START Dataset entries
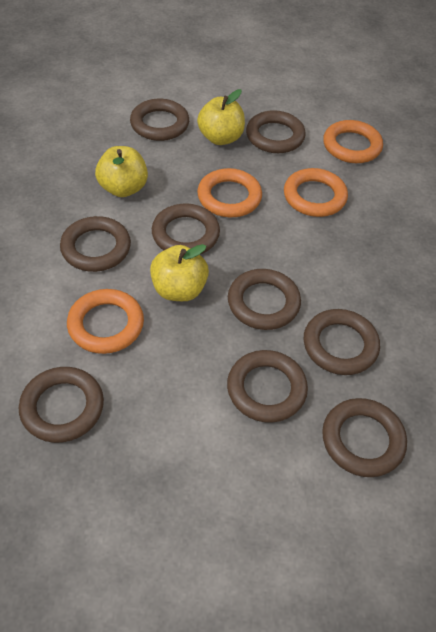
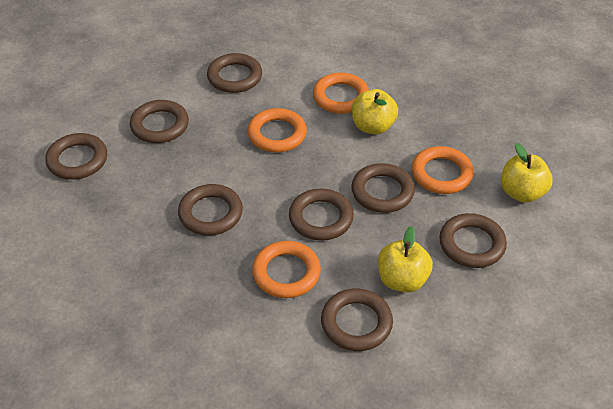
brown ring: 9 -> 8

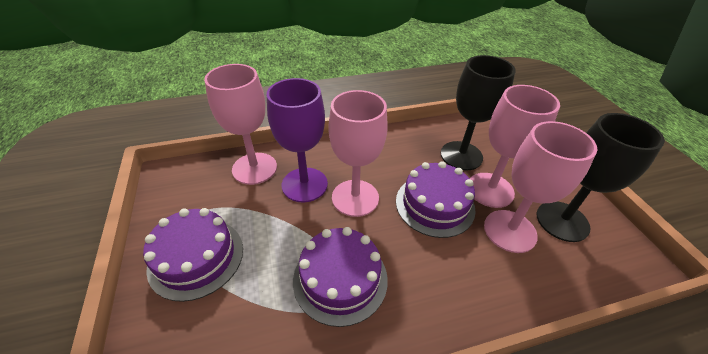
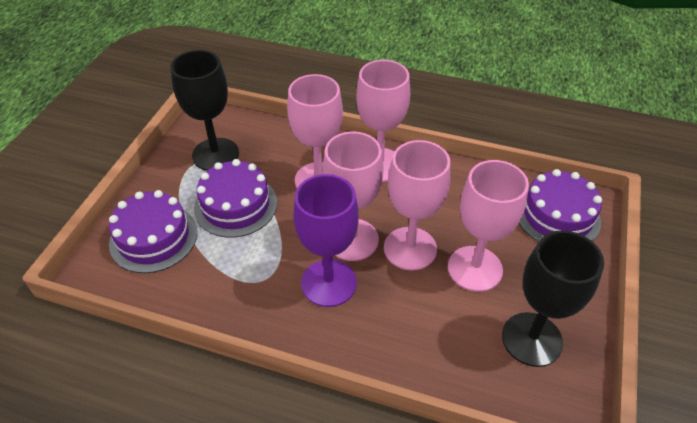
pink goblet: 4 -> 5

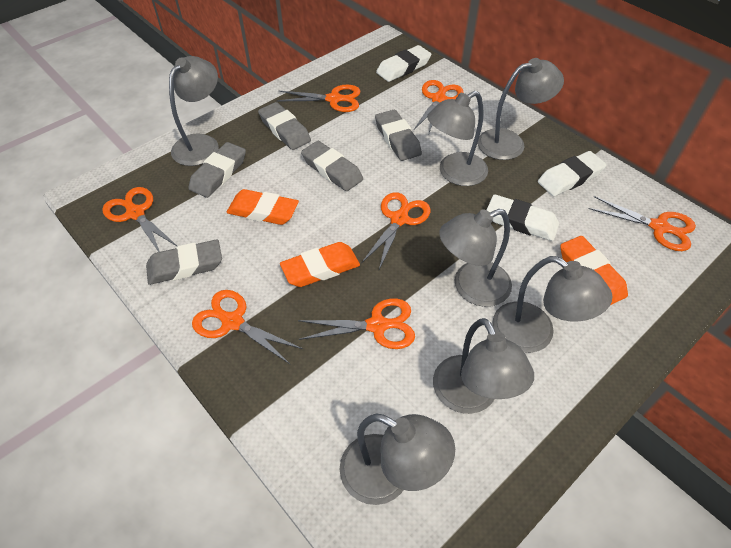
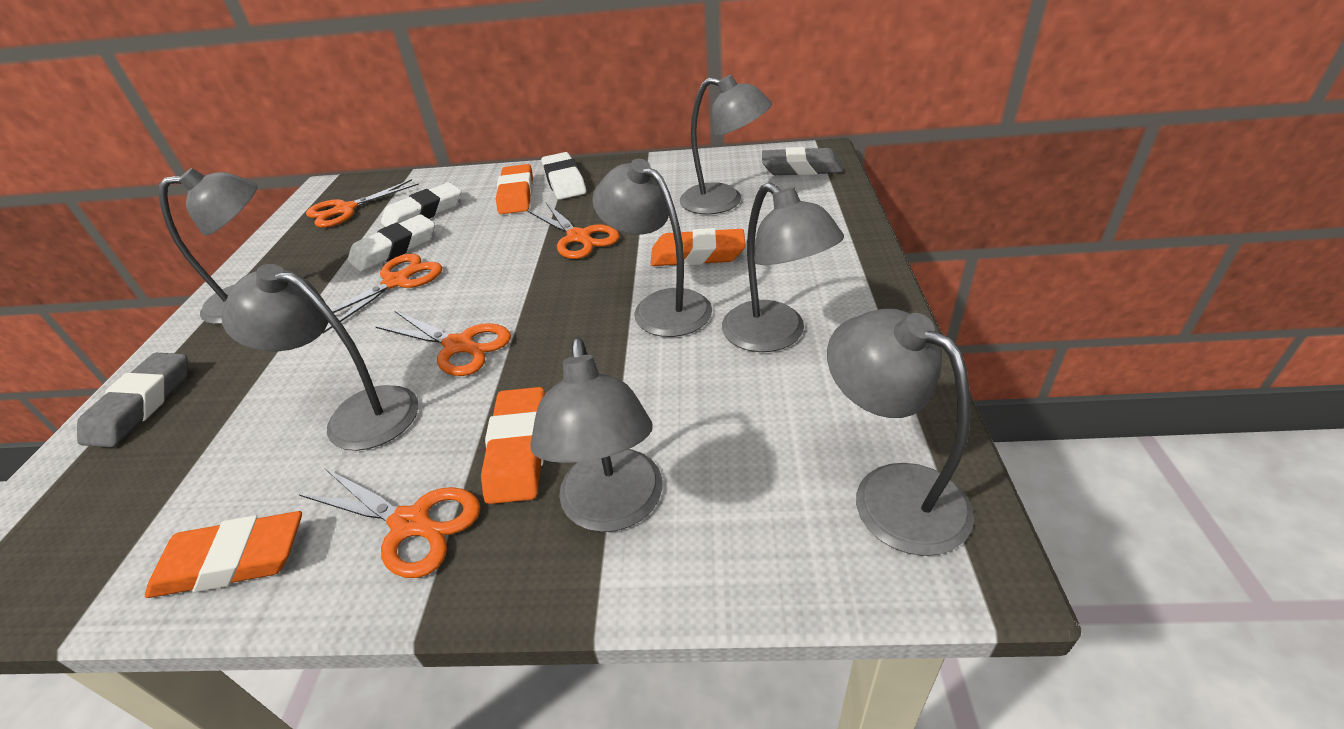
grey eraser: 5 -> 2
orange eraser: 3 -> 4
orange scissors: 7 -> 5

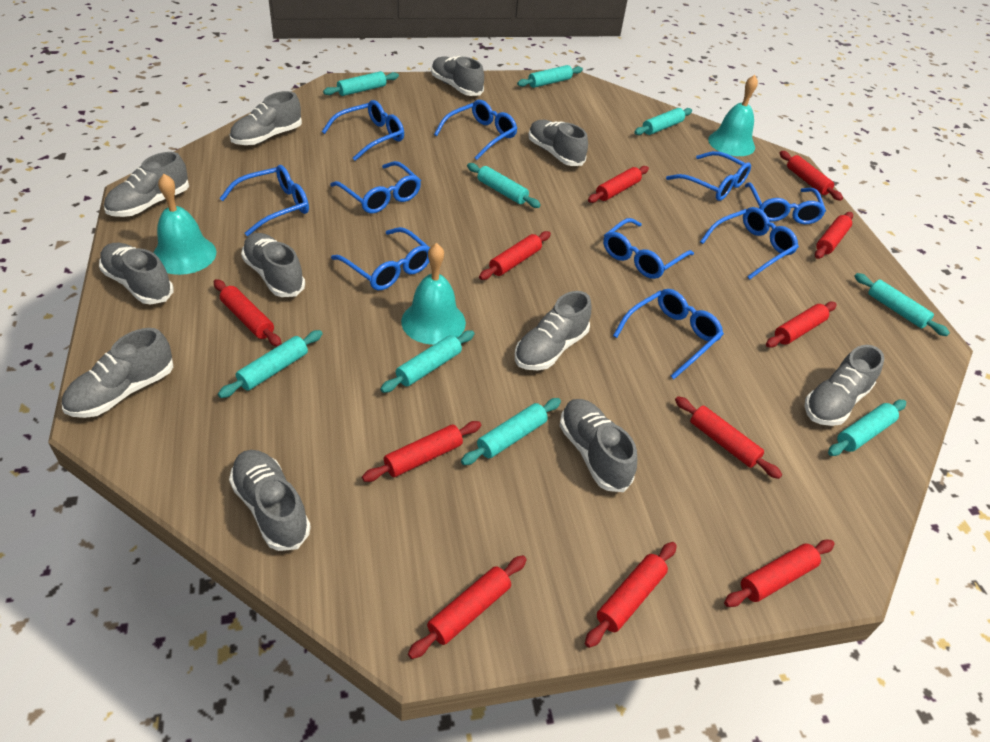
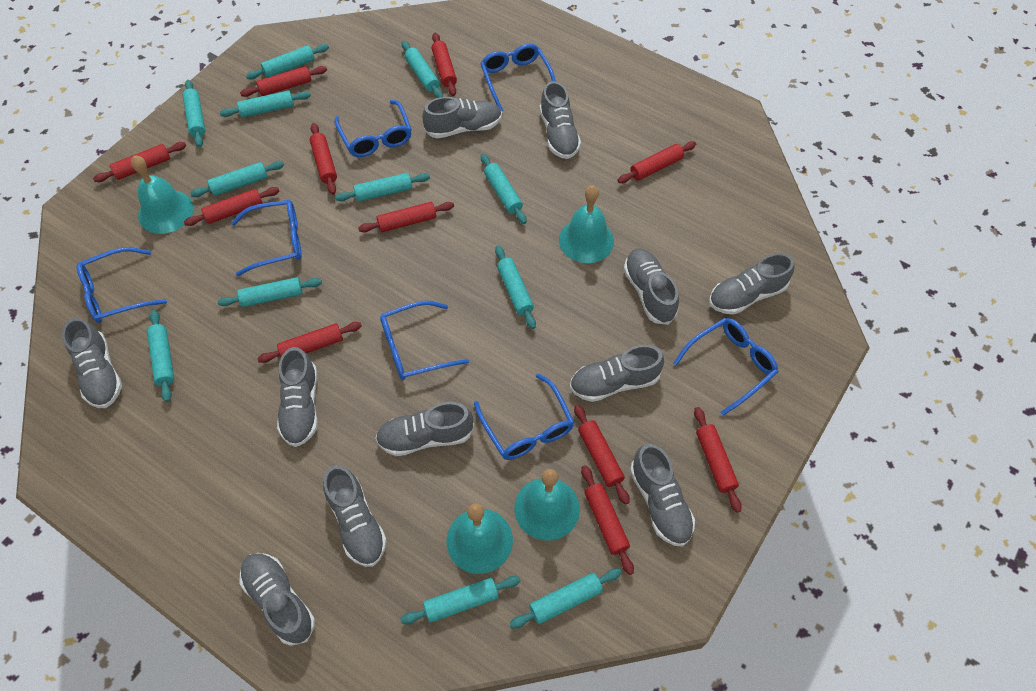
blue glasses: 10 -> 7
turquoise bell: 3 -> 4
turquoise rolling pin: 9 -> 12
END Dataset entries
◆ About this task
Begin at the line containing "orange eraser: 3 -> 4" and transcribe exactly every line through the end of the records, both ends included, leaving the pictures out.

◆ Answer to the problem
orange eraser: 3 -> 4
orange scissors: 7 -> 5

blue glasses: 10 -> 7
turquoise bell: 3 -> 4
turquoise rolling pin: 9 -> 12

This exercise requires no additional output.